_Image sets with object changes_.
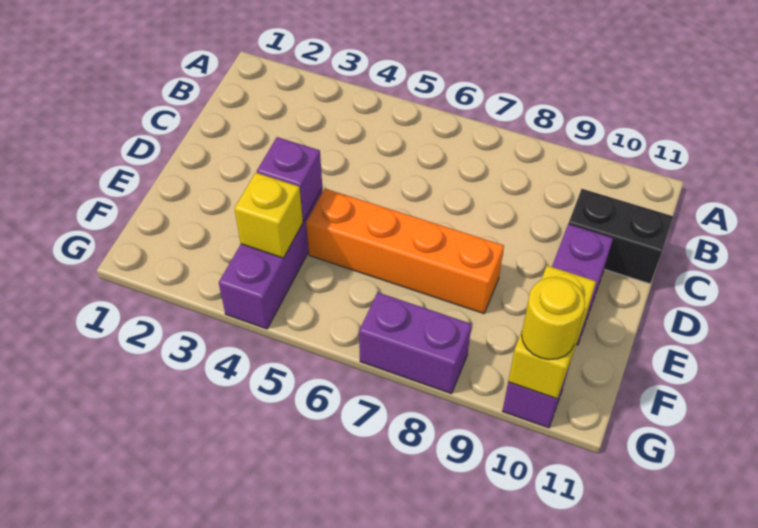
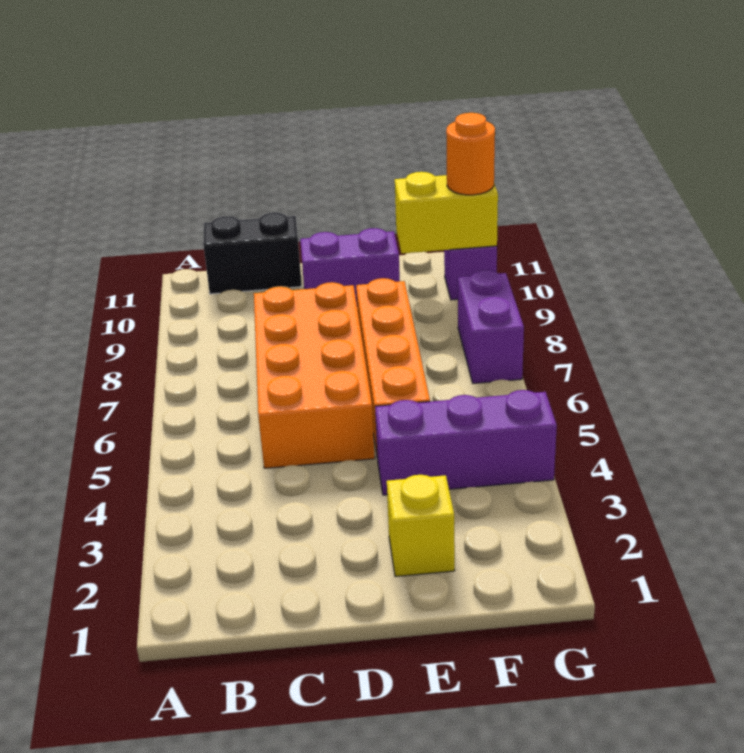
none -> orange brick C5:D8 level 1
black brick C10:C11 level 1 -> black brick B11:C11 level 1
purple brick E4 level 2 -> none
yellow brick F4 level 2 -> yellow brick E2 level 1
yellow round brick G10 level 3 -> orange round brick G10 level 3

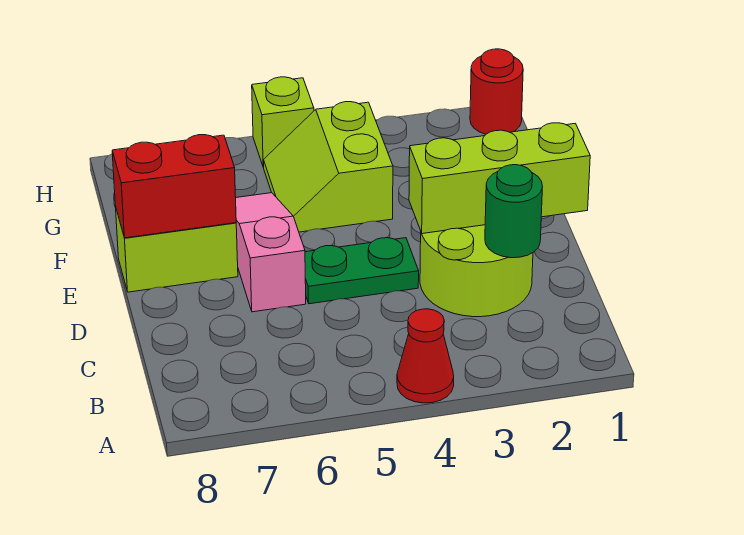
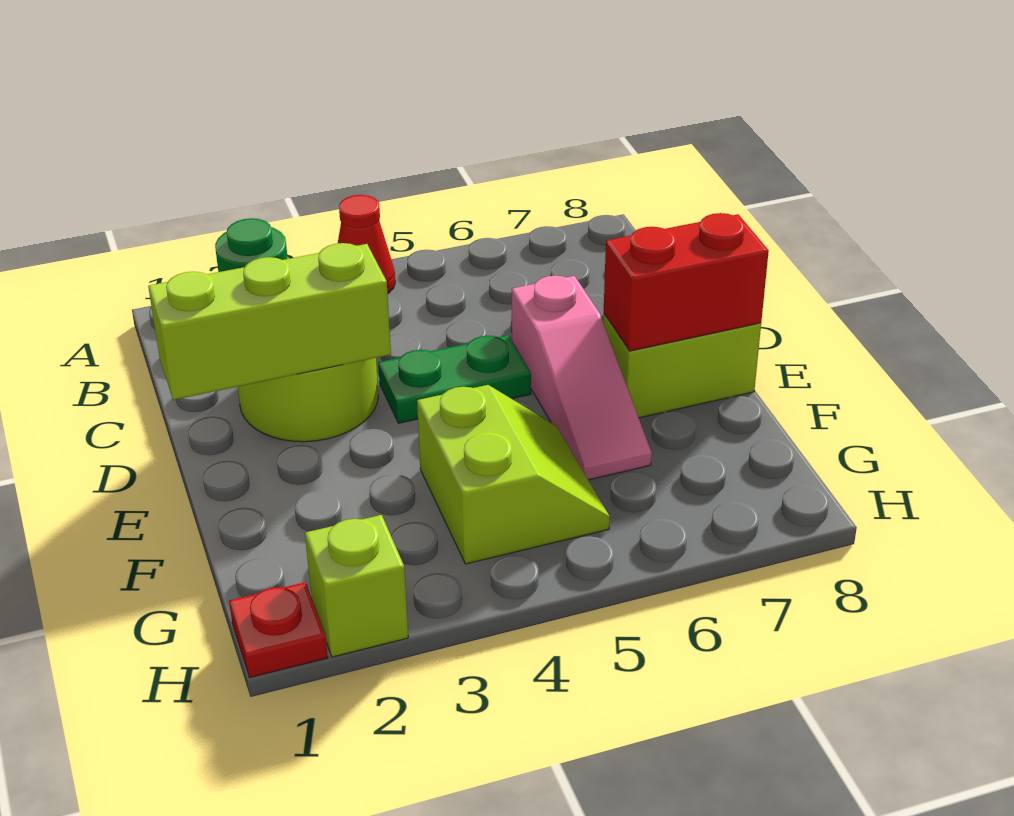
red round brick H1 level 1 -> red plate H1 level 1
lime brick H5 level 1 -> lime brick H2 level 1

_WHAT TO WORK ON_. Reproduce the lines from the one with "purple brick E4 level 2 -> none" through the end of the data, keeping both end lines, adding nothing, and dropping any pictures.

_ANSWER SPACE_.
purple brick E4 level 2 -> none
yellow brick F4 level 2 -> yellow brick E2 level 1
yellow round brick G10 level 3 -> orange round brick G10 level 3

red round brick H1 level 1 -> red plate H1 level 1
lime brick H5 level 1 -> lime brick H2 level 1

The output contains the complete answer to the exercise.